RECORDED DATA:
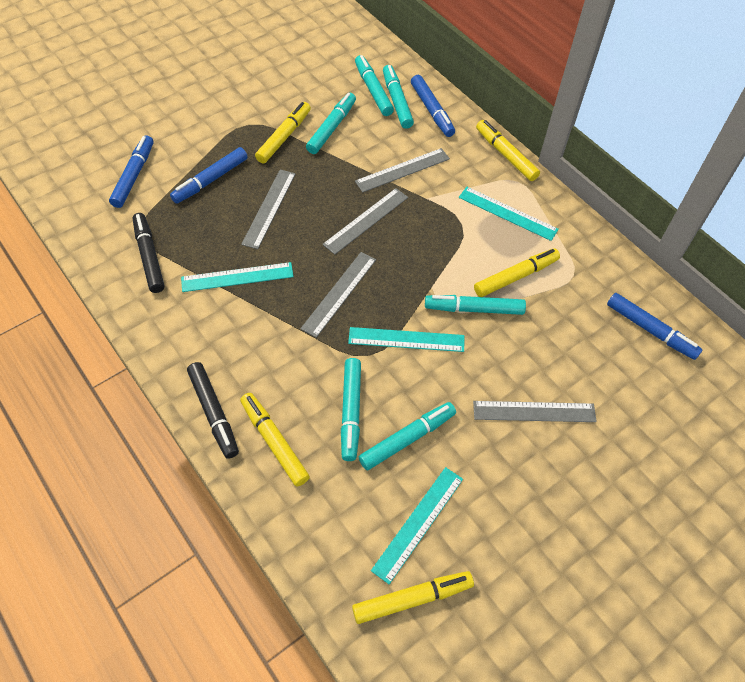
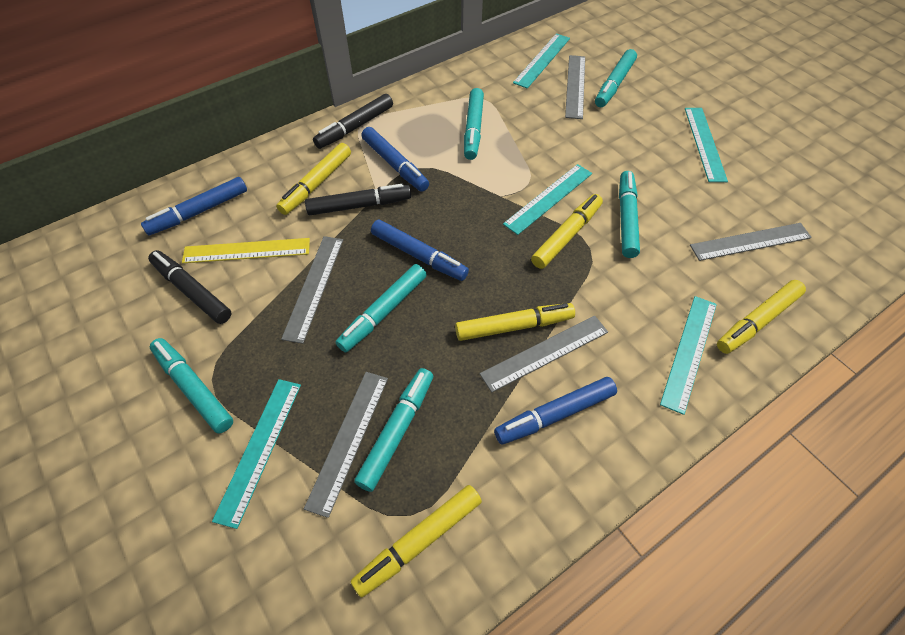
black marker: 2 -> 3
turquoise ruler: 4 -> 5
yellow ruler: 0 -> 1

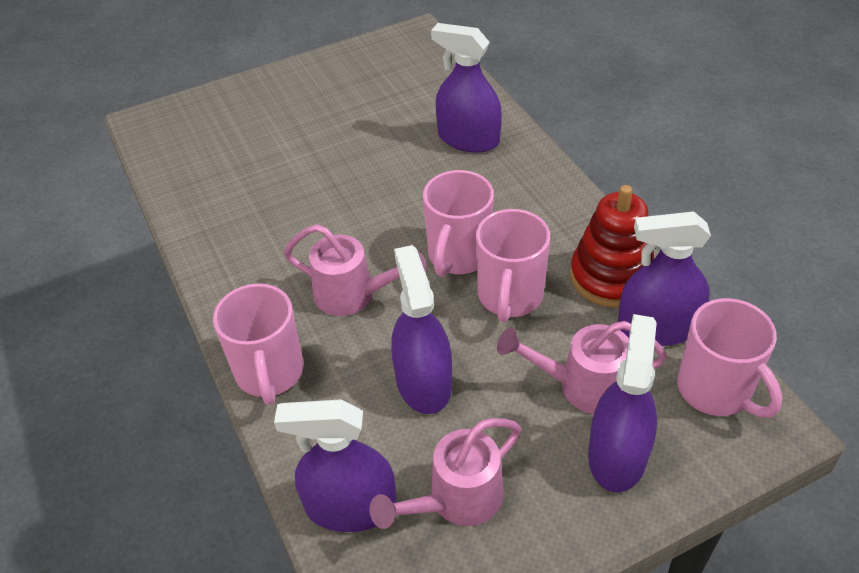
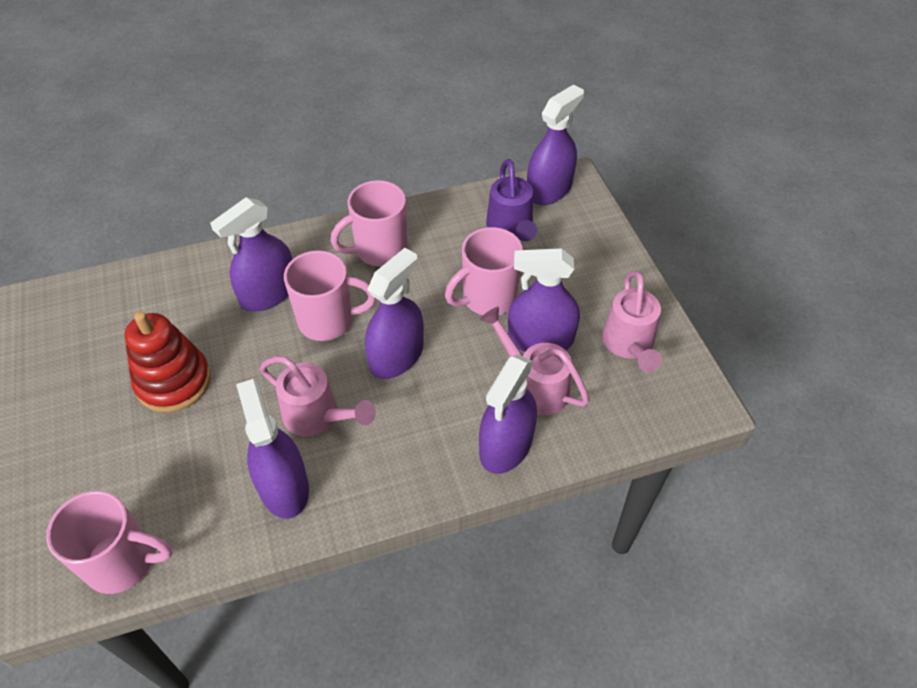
purple spray bottle: 5 -> 6
purple watering can: 0 -> 1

WHAT THE EXERCISE ASKS:
Reproduce the listing exactly. Do not include its images.

WRITTEN ANSWER:
black marker: 2 -> 3
turquoise ruler: 4 -> 5
yellow ruler: 0 -> 1

purple spray bottle: 5 -> 6
purple watering can: 0 -> 1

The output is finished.